▶ _EXERCISE DESCRIPTION_:
For this exercise, print all of the entries exactly as given.

▶ _DATA EXTRACT_:
....

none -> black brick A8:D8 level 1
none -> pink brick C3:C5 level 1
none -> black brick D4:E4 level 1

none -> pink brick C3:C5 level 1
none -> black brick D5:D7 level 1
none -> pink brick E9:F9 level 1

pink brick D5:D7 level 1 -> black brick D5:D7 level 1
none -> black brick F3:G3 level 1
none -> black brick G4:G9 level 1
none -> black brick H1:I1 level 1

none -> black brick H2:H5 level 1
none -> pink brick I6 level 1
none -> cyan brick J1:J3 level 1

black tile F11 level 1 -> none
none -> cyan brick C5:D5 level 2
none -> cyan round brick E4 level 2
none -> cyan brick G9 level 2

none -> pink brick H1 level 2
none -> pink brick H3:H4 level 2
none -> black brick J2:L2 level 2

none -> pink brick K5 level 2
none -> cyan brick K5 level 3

....

▶ _WRITTEN REPLY_:
none -> black brick A8:D8 level 1
none -> pink brick C3:C5 level 1
none -> black brick D4:E4 level 1

none -> pink brick C3:C5 level 1
none -> black brick D5:D7 level 1
none -> pink brick E9:F9 level 1

pink brick D5:D7 level 1 -> black brick D5:D7 level 1
none -> black brick F3:G3 level 1
none -> black brick G4:G9 level 1
none -> black brick H1:I1 level 1

none -> black brick H2:H5 level 1
none -> pink brick I6 level 1
none -> cyan brick J1:J3 level 1

black tile F11 level 1 -> none
none -> cyan brick C5:D5 level 2
none -> cyan round brick E4 level 2
none -> cyan brick G9 level 2

none -> pink brick H1 level 2
none -> pink brick H3:H4 level 2
none -> black brick J2:L2 level 2

none -> pink brick K5 level 2
none -> cyan brick K5 level 3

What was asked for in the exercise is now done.